Problem description:
When you reach the line containing "purple headphones [282,145,360,208]", begin copying exactly, and keep going through the last line of the records below, copying nothing before it.

### Records to use ###

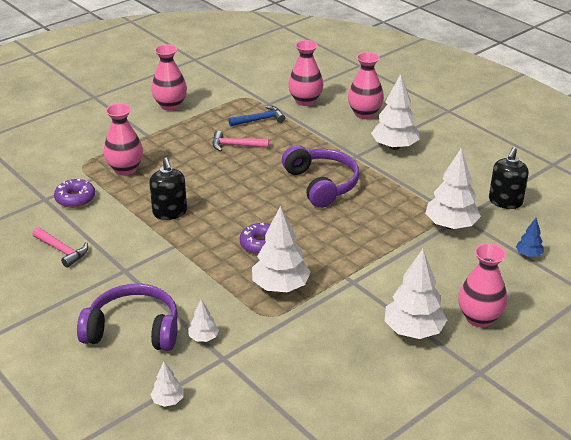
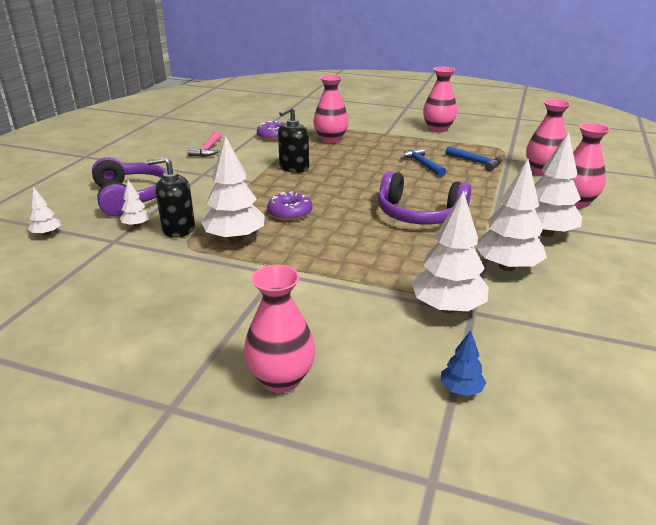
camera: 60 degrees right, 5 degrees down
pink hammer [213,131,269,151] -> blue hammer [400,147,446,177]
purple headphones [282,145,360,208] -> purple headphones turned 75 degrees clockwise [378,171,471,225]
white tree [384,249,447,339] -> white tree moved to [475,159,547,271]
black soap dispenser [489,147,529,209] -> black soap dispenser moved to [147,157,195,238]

###

Task output:
purple headphones [282,145,360,208] -> purple headphones turned 75 degrees clockwise [378,171,471,225]
white tree [384,249,447,339] -> white tree moved to [475,159,547,271]
black soap dispenser [489,147,529,209] -> black soap dispenser moved to [147,157,195,238]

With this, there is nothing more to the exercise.